*INSTRUCTION*: Count the lines in the material below that contain the string "kern", matching case exactly, and reply with the number only.

Data listing
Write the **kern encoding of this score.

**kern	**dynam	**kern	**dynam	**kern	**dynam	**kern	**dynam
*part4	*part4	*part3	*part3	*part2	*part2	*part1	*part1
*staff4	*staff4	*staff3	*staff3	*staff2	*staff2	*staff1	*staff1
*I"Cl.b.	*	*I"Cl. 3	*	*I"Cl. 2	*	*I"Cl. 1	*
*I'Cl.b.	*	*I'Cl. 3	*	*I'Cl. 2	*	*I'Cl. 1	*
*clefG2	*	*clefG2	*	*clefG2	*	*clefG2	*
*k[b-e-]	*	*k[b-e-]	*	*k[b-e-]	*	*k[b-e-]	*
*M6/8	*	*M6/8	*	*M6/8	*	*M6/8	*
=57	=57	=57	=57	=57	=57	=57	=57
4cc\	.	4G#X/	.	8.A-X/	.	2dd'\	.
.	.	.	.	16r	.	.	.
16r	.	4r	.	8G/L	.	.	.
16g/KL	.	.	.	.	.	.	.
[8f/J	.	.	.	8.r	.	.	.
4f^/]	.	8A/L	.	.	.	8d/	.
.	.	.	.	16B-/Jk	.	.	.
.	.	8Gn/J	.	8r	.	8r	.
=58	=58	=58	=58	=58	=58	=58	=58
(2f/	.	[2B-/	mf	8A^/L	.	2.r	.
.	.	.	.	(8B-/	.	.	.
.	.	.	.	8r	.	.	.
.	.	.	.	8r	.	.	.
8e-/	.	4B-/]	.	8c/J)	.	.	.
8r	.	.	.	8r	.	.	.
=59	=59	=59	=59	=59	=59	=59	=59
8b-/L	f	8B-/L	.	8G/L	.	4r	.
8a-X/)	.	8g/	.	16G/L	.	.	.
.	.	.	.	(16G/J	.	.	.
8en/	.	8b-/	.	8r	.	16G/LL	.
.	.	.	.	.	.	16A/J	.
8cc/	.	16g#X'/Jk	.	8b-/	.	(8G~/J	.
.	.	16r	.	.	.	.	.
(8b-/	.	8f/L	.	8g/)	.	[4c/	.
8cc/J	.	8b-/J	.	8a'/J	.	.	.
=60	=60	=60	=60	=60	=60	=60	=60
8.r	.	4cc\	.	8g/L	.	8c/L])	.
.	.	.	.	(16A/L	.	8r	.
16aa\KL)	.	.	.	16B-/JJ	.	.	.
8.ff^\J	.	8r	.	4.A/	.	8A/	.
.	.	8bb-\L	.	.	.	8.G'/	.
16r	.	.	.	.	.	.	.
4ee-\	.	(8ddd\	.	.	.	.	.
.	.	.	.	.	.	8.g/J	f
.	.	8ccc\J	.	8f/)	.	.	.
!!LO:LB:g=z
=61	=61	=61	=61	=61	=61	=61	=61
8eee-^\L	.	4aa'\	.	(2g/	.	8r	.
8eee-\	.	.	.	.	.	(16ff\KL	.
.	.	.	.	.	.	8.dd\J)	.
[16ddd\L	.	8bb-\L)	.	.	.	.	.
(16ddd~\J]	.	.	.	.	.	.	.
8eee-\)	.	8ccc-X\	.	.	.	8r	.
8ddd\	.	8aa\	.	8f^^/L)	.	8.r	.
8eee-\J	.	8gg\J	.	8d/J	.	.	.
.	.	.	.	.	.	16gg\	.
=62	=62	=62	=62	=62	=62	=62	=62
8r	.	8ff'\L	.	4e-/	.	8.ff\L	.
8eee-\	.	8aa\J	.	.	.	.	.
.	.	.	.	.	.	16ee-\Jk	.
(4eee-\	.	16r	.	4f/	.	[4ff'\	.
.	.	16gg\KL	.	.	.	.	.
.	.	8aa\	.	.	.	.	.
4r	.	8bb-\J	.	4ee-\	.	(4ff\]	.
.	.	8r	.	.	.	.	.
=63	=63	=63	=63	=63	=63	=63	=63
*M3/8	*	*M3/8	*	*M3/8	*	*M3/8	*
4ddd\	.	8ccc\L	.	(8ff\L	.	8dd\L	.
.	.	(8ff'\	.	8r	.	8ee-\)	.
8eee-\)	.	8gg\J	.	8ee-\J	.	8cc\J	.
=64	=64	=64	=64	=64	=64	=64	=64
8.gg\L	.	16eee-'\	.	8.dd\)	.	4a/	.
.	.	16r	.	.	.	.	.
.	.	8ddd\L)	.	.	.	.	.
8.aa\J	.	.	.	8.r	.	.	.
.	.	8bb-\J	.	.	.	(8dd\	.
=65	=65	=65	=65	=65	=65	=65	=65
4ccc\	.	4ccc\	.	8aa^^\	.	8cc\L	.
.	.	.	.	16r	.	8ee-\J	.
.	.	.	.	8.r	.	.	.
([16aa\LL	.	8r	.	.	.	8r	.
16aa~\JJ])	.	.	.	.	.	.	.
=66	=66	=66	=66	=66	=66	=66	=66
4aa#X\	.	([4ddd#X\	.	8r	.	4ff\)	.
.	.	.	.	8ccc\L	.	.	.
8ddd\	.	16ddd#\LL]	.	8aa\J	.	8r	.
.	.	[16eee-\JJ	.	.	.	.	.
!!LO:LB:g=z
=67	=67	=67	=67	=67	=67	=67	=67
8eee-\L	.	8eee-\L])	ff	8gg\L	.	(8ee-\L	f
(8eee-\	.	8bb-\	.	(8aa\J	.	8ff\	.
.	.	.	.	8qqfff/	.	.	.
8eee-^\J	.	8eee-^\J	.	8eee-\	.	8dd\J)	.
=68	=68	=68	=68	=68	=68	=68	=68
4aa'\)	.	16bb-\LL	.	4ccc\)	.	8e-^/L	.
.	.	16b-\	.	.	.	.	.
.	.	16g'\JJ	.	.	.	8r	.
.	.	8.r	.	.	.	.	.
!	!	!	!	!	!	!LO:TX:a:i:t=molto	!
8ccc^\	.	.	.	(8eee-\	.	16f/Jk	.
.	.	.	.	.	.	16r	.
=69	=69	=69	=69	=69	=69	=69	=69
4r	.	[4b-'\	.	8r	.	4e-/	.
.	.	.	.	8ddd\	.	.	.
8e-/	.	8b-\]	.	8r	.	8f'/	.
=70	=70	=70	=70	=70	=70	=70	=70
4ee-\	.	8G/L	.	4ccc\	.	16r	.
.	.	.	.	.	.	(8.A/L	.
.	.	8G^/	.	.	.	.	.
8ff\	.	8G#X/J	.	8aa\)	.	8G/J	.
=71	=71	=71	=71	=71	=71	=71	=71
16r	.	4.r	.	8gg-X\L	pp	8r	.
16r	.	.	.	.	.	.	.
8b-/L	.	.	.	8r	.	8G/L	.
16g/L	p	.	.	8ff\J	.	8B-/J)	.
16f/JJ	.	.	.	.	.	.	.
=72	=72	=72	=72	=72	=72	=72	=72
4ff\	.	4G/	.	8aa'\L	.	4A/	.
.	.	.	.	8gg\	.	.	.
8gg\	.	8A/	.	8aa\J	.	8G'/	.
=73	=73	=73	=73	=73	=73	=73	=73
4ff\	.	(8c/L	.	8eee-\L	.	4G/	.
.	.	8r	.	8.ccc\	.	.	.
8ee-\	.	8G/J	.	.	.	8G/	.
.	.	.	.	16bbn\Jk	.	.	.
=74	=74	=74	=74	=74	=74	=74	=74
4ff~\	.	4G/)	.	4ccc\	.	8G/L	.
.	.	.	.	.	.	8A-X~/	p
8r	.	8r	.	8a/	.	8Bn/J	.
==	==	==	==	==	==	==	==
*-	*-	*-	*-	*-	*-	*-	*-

*EXERCISE SOLUTION*: 2